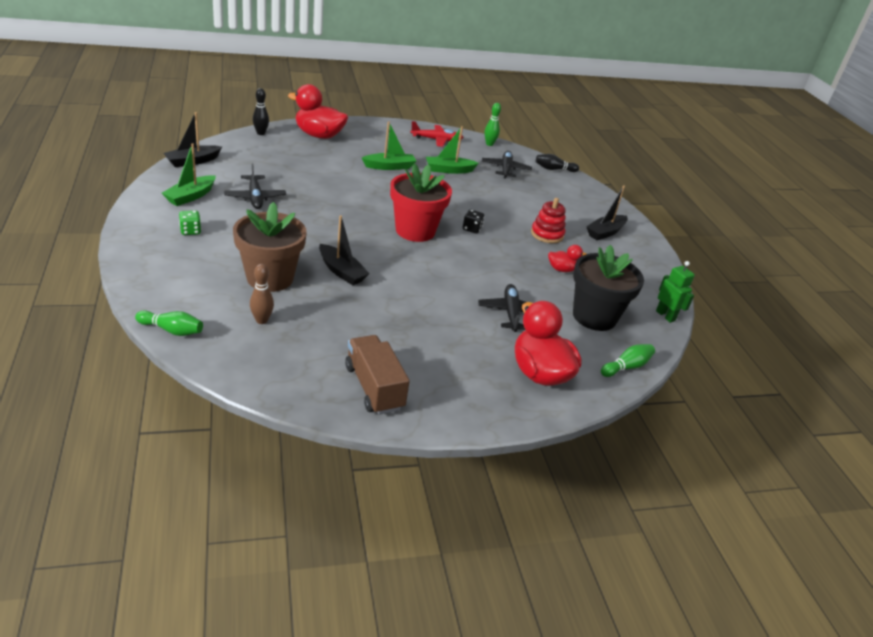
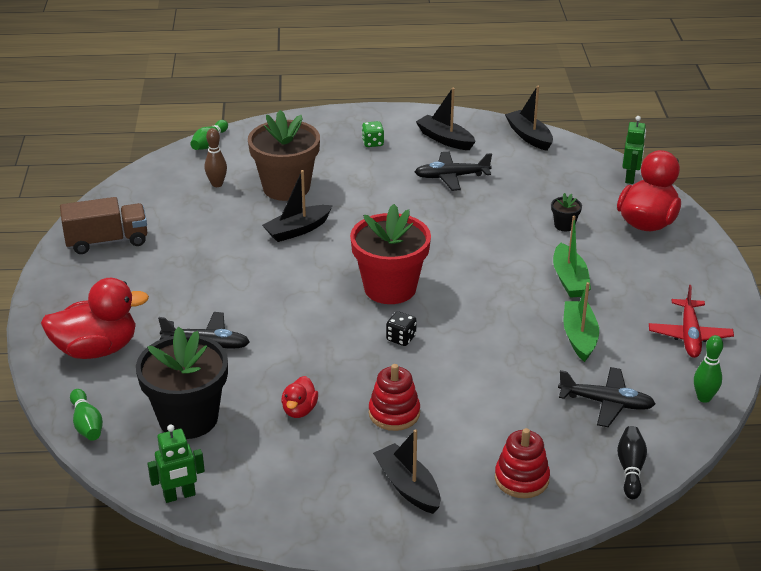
camera: 105 degrees right, 0 degrees up
(190, 196) = (445, 139): green boat -> black boat
(261, 133) = (630, 178): black bowling pin -> green robot
(325, 161) = (564, 225): none -> black flower pot
(578, 198) = (521, 479): none -> red stacking toy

#####

Problem statement:
Leave the pictures out and write out every entry exactly as given.

Your solution:
camera: 105 degrees right, 0 degrees up
(190, 196) = (445, 139): green boat -> black boat
(261, 133) = (630, 178): black bowling pin -> green robot
(325, 161) = (564, 225): none -> black flower pot
(578, 198) = (521, 479): none -> red stacking toy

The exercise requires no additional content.